# TASK OBJECTIVE
Strip out all images, then restate the data verbatim.

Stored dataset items
--- START ---

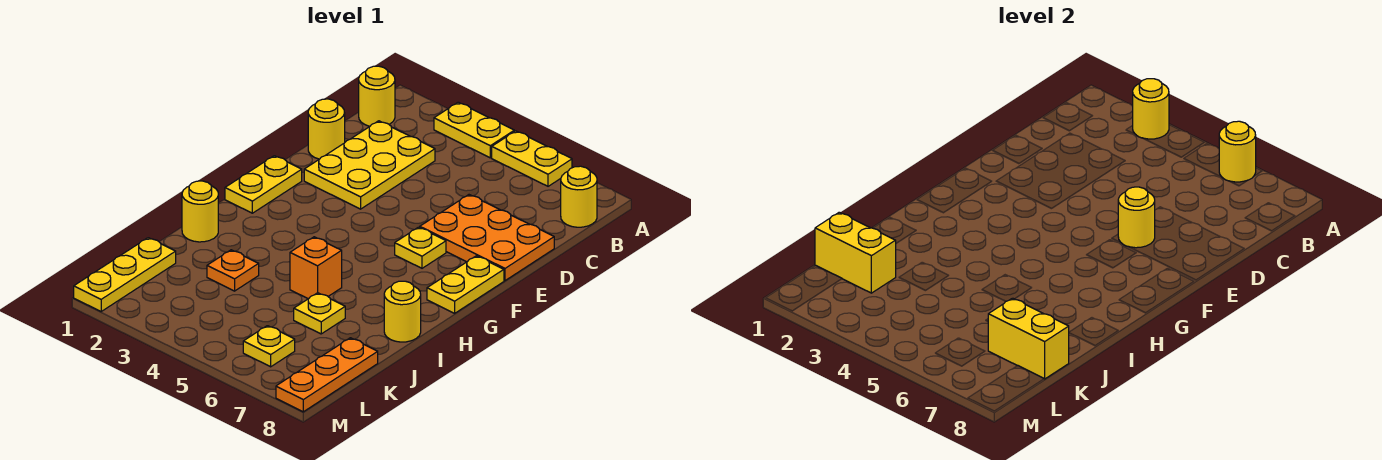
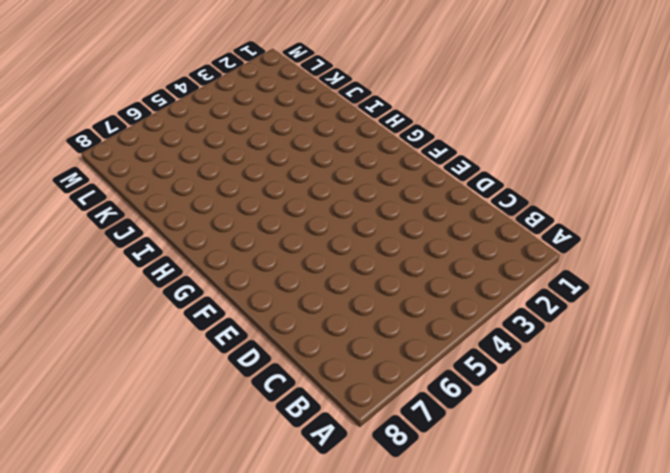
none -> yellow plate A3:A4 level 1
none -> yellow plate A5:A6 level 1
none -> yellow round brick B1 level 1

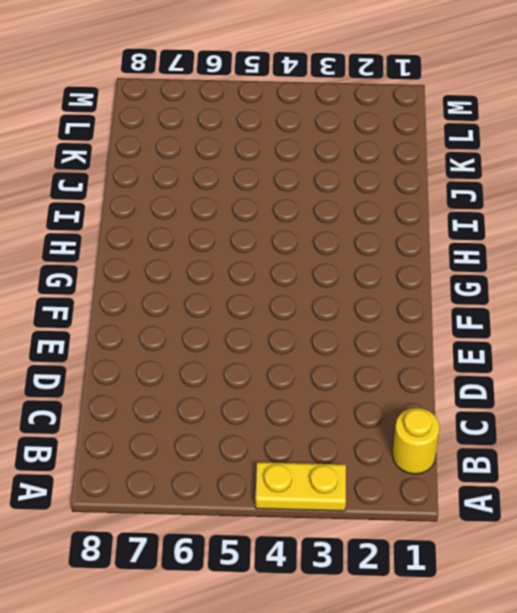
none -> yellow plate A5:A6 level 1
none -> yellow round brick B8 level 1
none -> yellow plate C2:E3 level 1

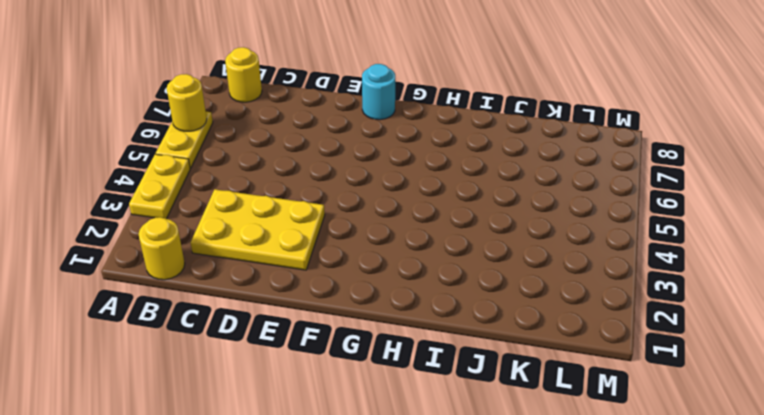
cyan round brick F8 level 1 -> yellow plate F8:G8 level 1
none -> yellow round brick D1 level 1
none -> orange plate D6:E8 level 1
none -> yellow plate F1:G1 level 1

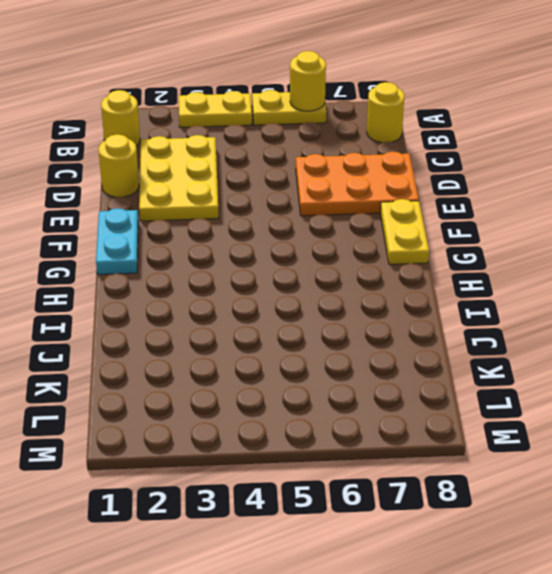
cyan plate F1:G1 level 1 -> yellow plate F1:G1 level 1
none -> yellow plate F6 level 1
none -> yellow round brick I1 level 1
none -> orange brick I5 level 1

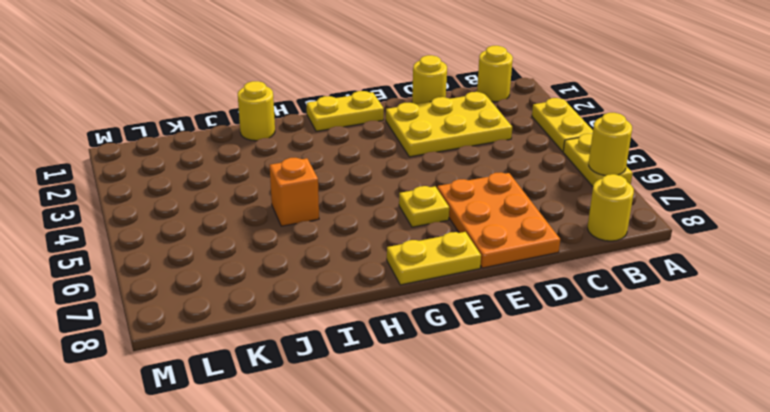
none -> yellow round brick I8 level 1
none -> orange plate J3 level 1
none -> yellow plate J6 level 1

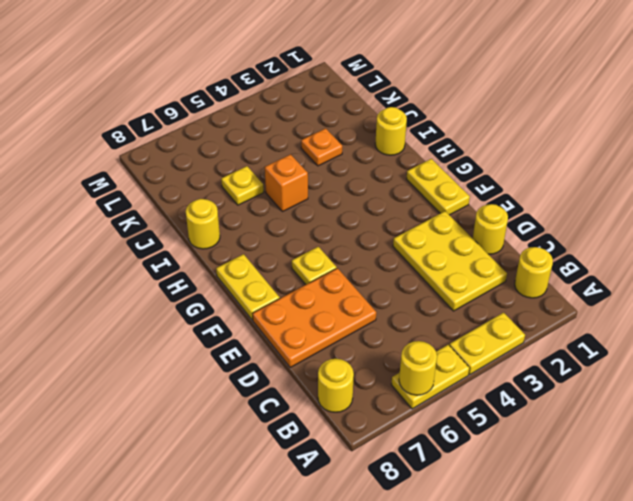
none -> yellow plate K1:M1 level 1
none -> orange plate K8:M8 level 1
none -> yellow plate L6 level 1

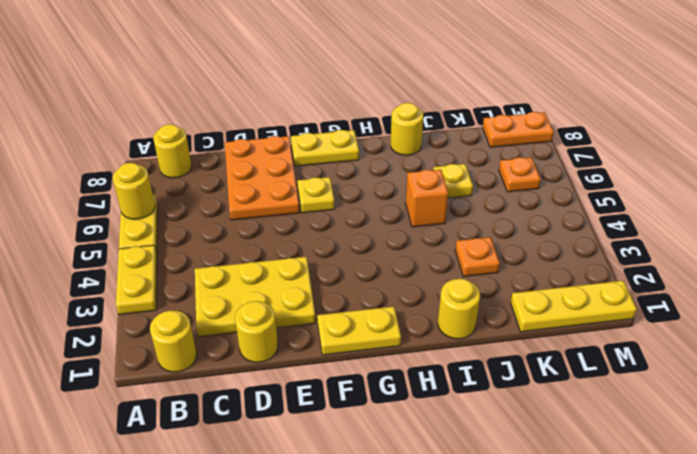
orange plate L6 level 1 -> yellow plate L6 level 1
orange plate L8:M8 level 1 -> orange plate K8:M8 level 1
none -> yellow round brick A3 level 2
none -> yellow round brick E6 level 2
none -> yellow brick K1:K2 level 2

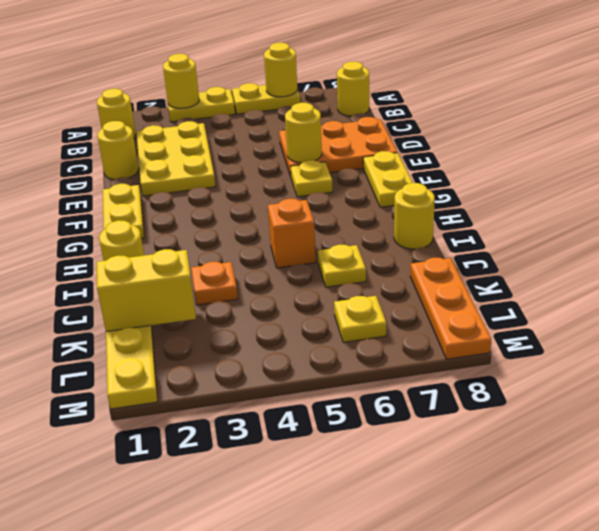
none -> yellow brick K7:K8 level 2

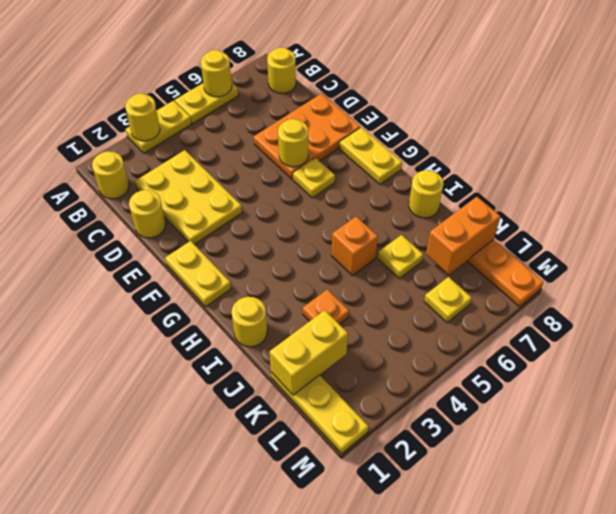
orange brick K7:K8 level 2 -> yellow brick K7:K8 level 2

--- END ---

# SOLUTION BELOW
none -> yellow plate A3:A4 level 1
none -> yellow plate A5:A6 level 1
none -> yellow round brick B1 level 1

none -> yellow plate A5:A6 level 1
none -> yellow round brick B8 level 1
none -> yellow plate C2:E3 level 1

cyan round brick F8 level 1 -> yellow plate F8:G8 level 1
none -> yellow round brick D1 level 1
none -> orange plate D6:E8 level 1
none -> yellow plate F1:G1 level 1

cyan plate F1:G1 level 1 -> yellow plate F1:G1 level 1
none -> yellow plate F6 level 1
none -> yellow round brick I1 level 1
none -> orange brick I5 level 1

none -> yellow round brick I8 level 1
none -> orange plate J3 level 1
none -> yellow plate J6 level 1

none -> yellow plate K1:M1 level 1
none -> orange plate K8:M8 level 1
none -> yellow plate L6 level 1

orange plate L6 level 1 -> yellow plate L6 level 1
orange plate L8:M8 level 1 -> orange plate K8:M8 level 1
none -> yellow round brick A3 level 2
none -> yellow round brick E6 level 2
none -> yellow brick K1:K2 level 2

none -> yellow brick K7:K8 level 2

orange brick K7:K8 level 2 -> yellow brick K7:K8 level 2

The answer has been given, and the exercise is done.